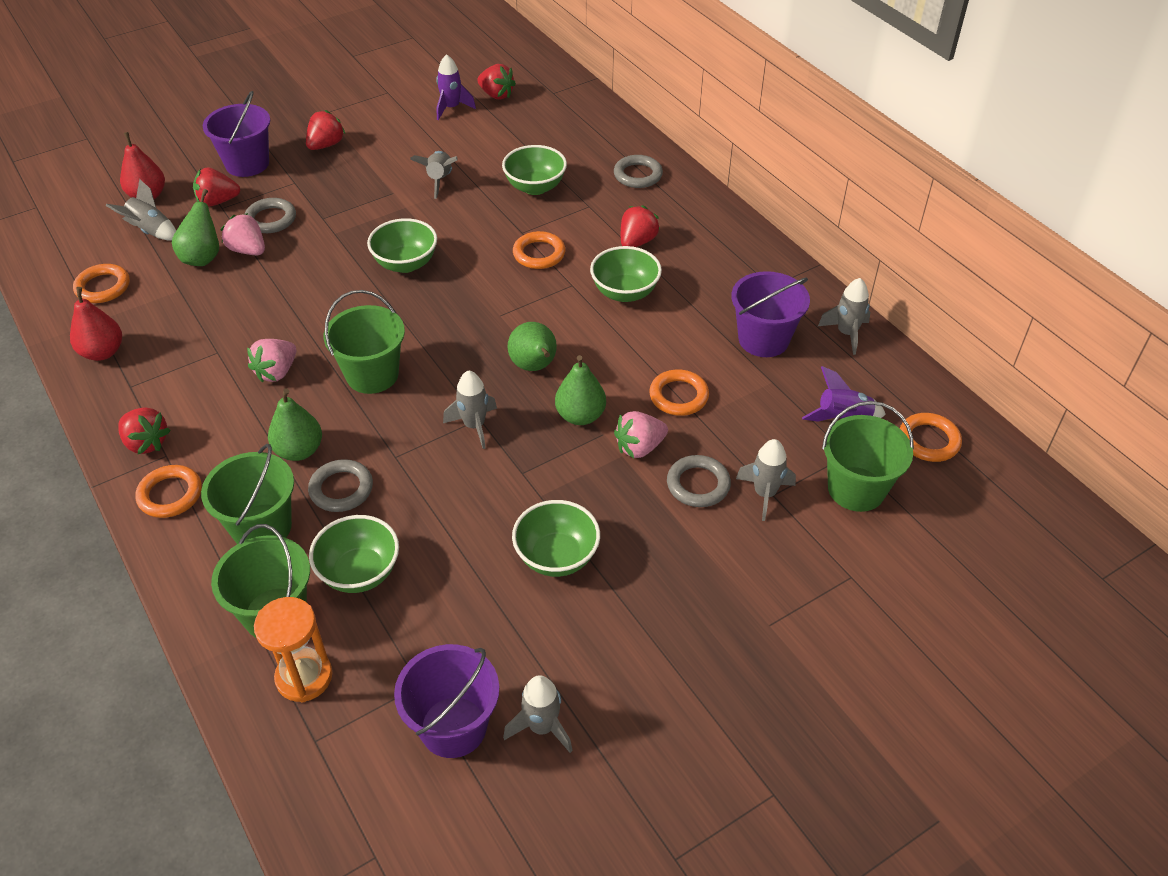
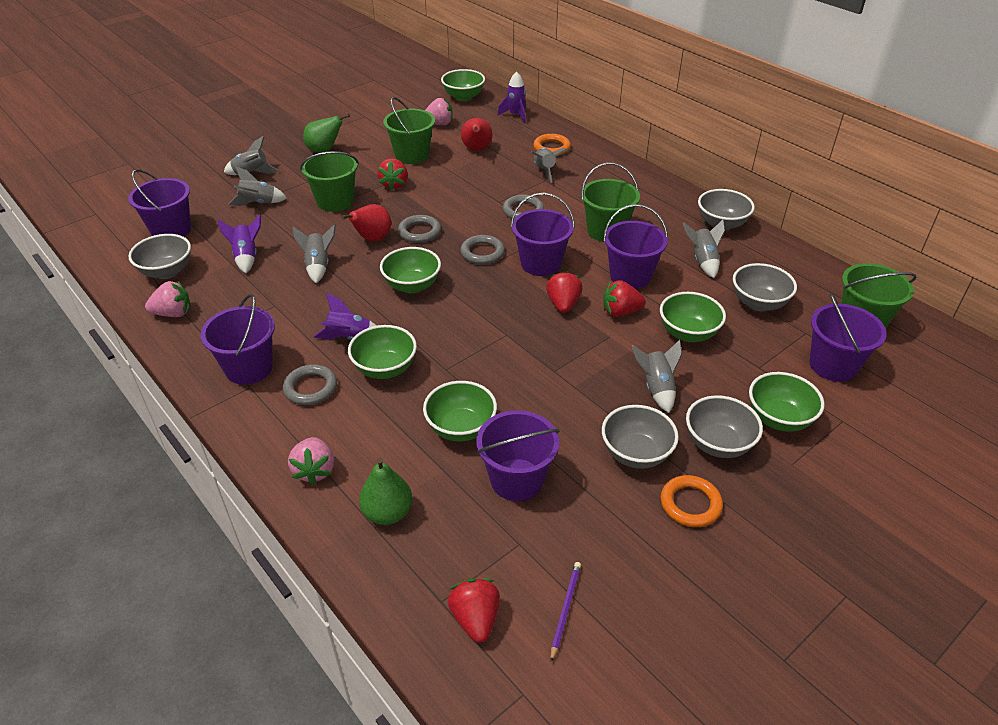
green bowl: 5 -> 6
green pear: 4 -> 2
grey bowl: 0 -> 5
orange hourglass: 1 -> 0
orange ring: 5 -> 2
purple bucket: 3 -> 6
purple pencil: 0 -> 1
purple rocket: 2 -> 3
red strawberry: 5 -> 4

* **DESCRIPTION OF THE TASK**: Reproduce the line that contains "orange hourglass: 1 -> 0" and each line after it through the last line of the entries above, exactly; leave out all earlier lines.

* **ANSWER BELOW**:
orange hourglass: 1 -> 0
orange ring: 5 -> 2
purple bucket: 3 -> 6
purple pencil: 0 -> 1
purple rocket: 2 -> 3
red strawberry: 5 -> 4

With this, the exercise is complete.